**Task instructions**
Select, from the data, each line where "grey" occurs.

**Data**

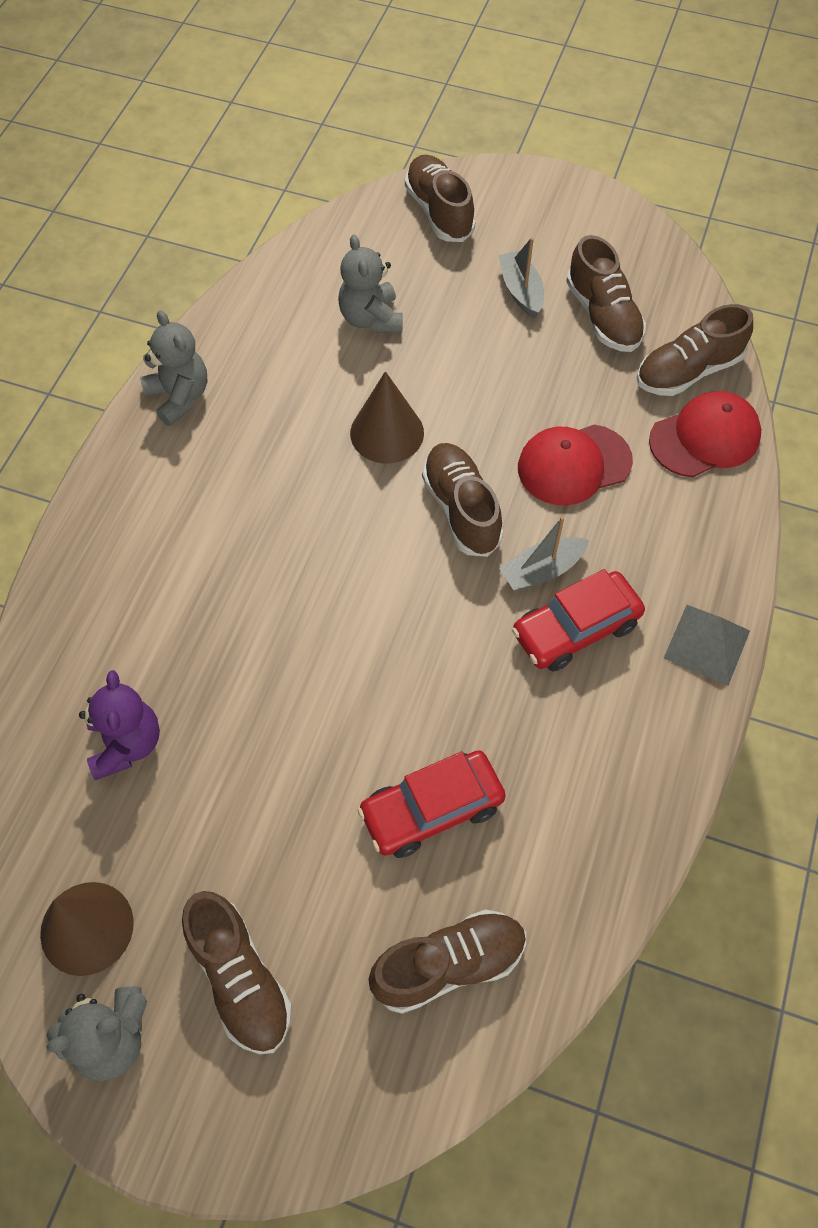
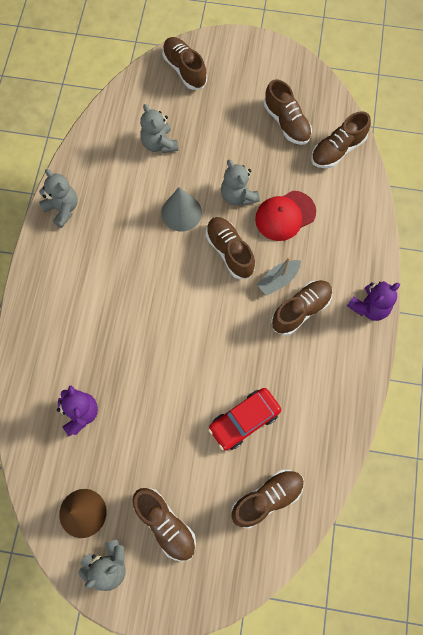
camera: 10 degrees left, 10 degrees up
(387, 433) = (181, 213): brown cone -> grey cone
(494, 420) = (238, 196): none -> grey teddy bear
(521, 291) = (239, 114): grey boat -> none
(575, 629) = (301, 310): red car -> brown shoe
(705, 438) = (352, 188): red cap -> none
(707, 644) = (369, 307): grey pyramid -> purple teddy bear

**Expected output**
(387, 433) = (181, 213): brown cone -> grey cone
(494, 420) = (238, 196): none -> grey teddy bear
(521, 291) = (239, 114): grey boat -> none
(707, 644) = (369, 307): grey pyramid -> purple teddy bear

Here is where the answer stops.